**TASK ITEM**
Locate the string "cone" in the records below. Copy every line where it occurs.

**INFORMATION PROVIDED**
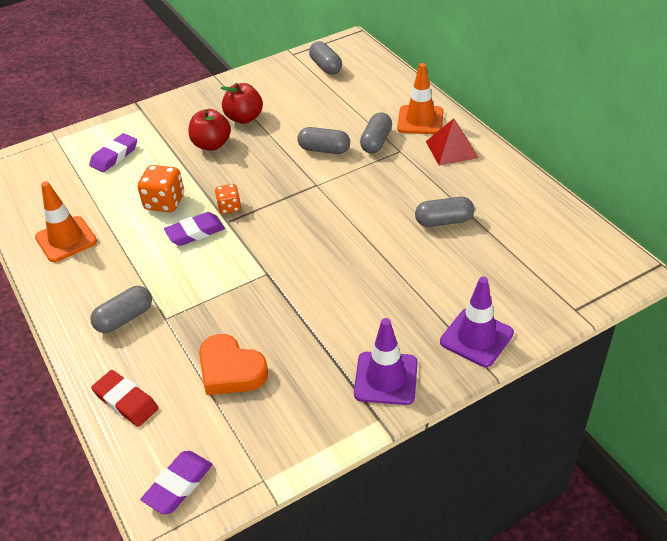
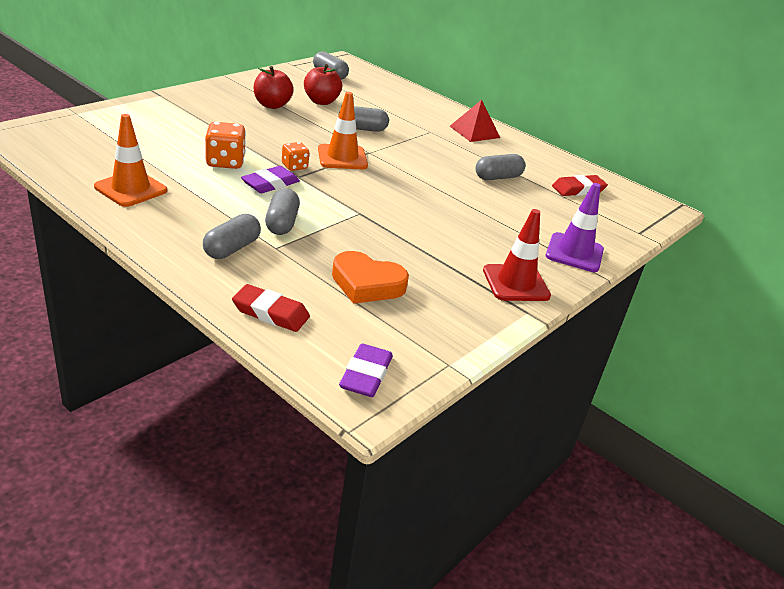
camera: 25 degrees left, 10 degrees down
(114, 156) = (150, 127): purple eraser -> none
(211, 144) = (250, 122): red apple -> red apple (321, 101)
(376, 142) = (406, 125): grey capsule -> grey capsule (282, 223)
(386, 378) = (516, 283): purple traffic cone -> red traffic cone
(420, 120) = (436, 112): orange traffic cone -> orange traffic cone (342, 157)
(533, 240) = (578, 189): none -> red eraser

**EXPECTED OUTPUT**
(386, 378) = (516, 283): purple traffic cone -> red traffic cone
(420, 120) = (436, 112): orange traffic cone -> orange traffic cone (342, 157)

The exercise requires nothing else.